### DATA SHOWN
BEGIN

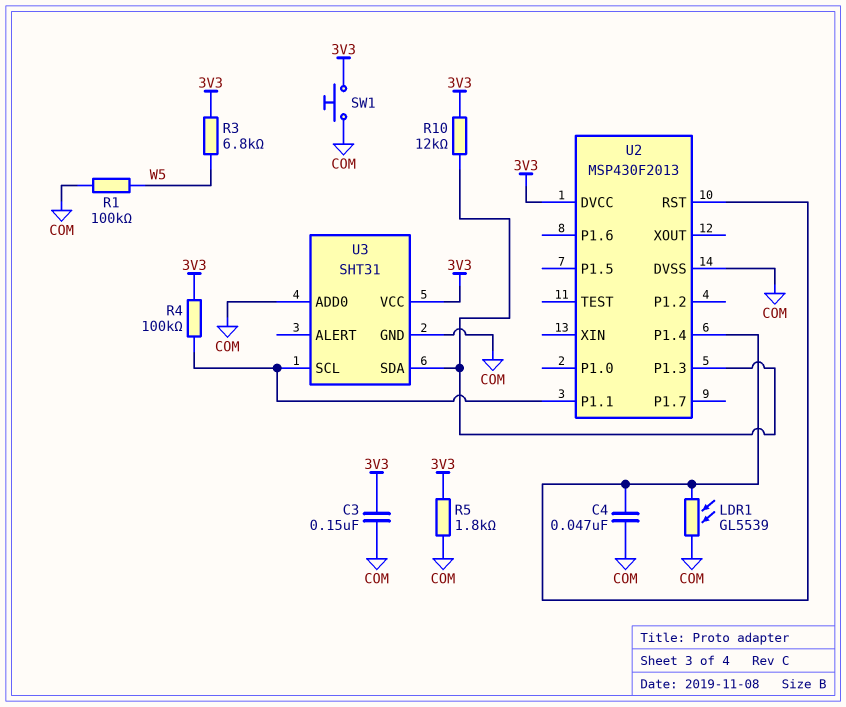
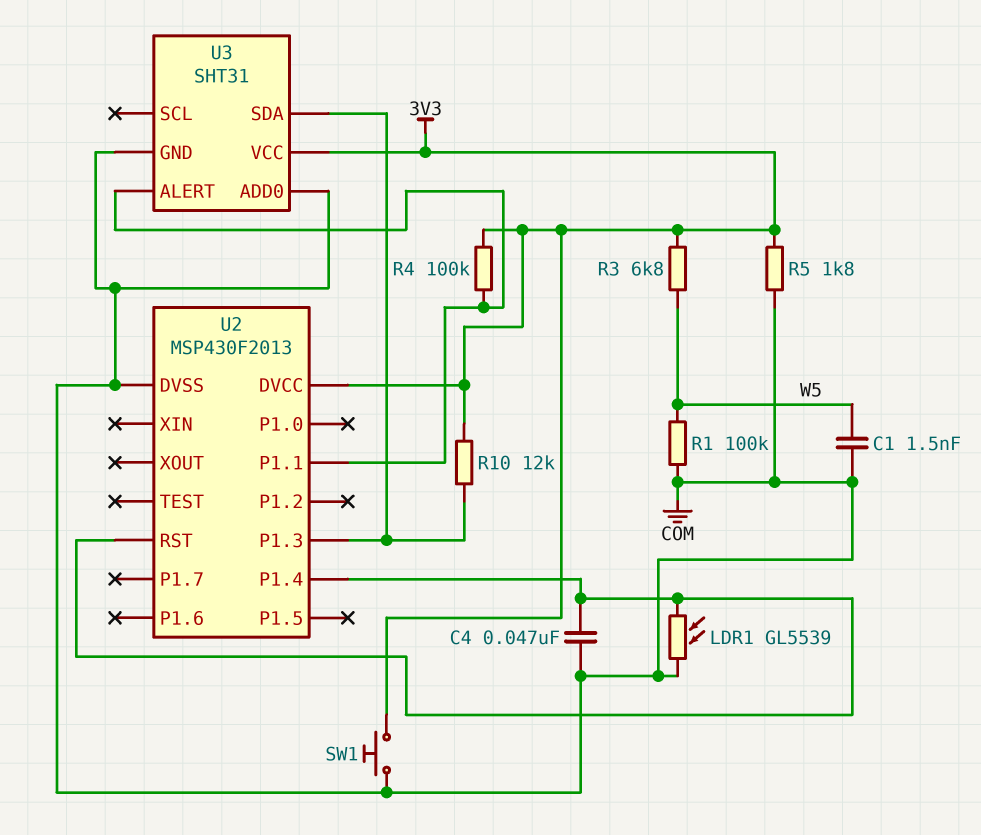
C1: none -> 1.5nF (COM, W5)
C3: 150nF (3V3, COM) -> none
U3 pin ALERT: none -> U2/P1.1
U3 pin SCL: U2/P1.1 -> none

END
BEGIN

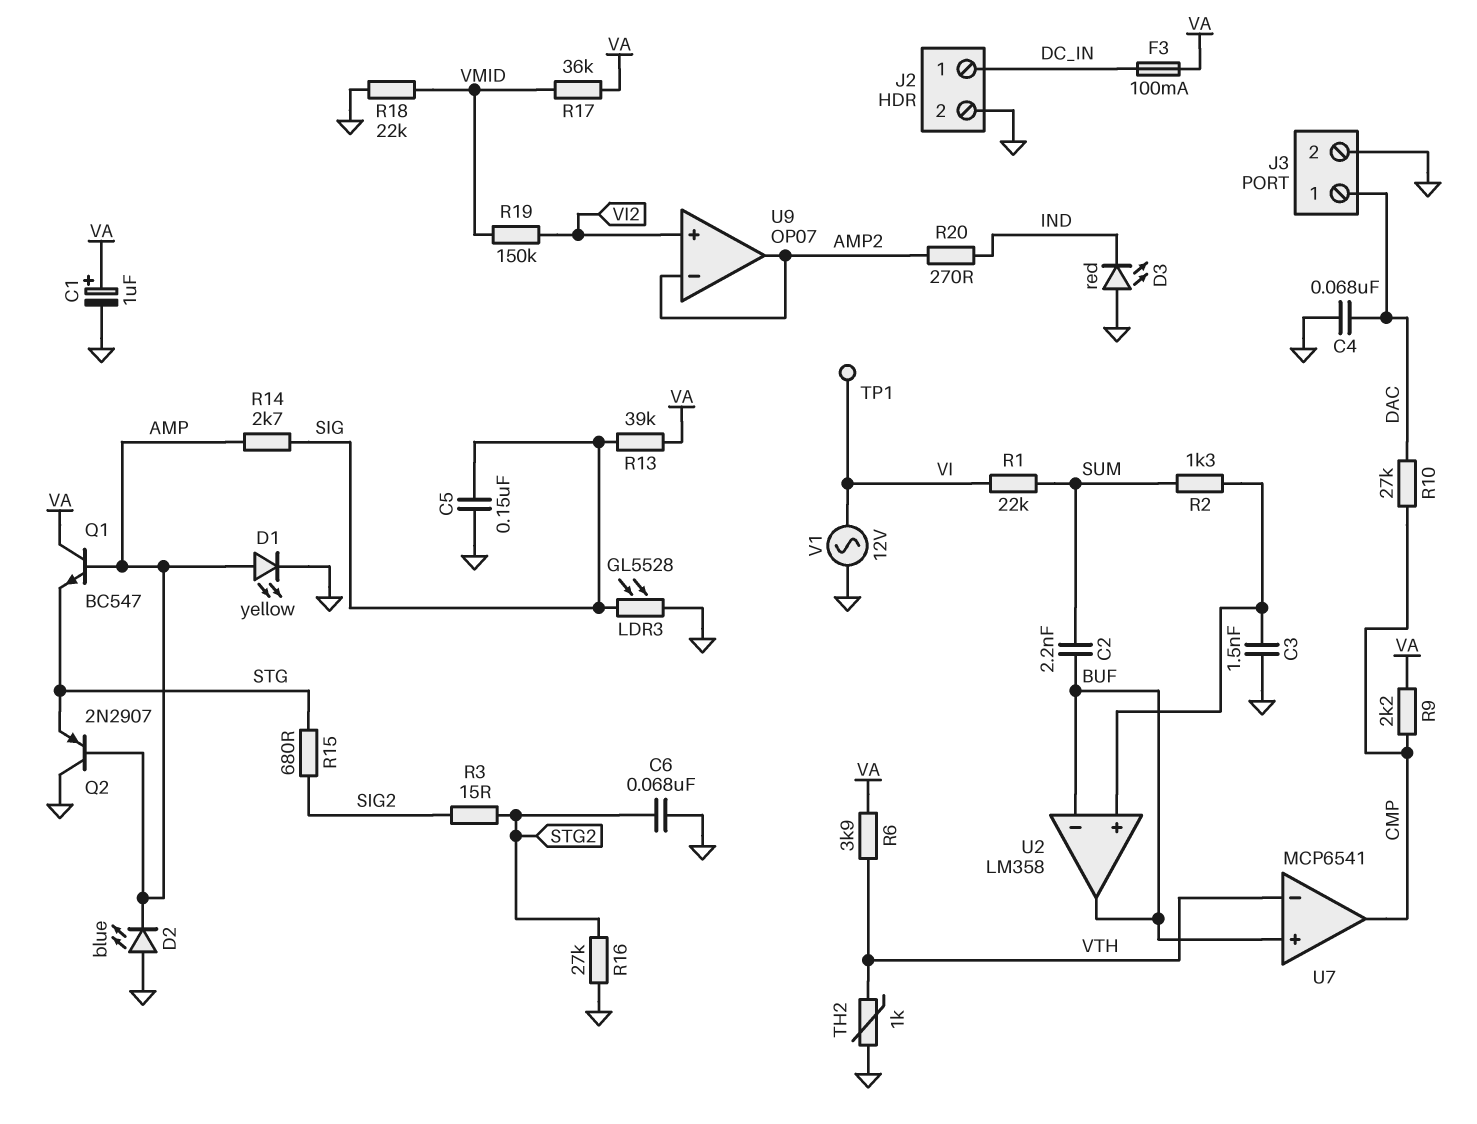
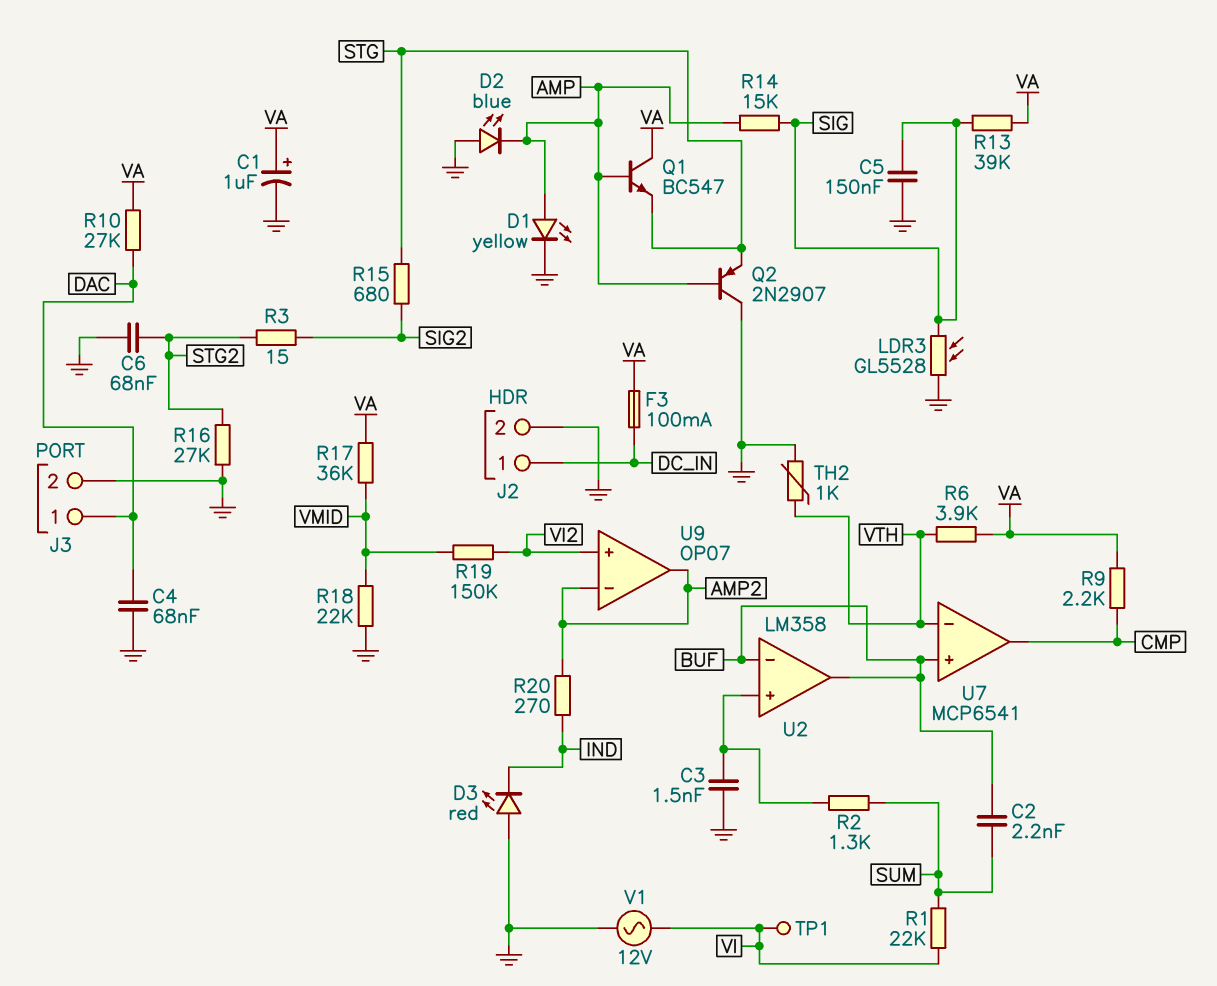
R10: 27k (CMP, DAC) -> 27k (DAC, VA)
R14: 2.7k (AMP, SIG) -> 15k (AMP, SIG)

END

### WHAT THE TASK REQUIRES
Could you write out, exactly as they stand, only the lines above that begin at the line with "C1: none -> 1.5nF (COM, W5)" and stop after the line with "U3 pin SCL: U2/P1.1 -> none"?

### RESPONSE AREA
C1: none -> 1.5nF (COM, W5)
C3: 150nF (3V3, COM) -> none
U3 pin ALERT: none -> U2/P1.1
U3 pin SCL: U2/P1.1 -> none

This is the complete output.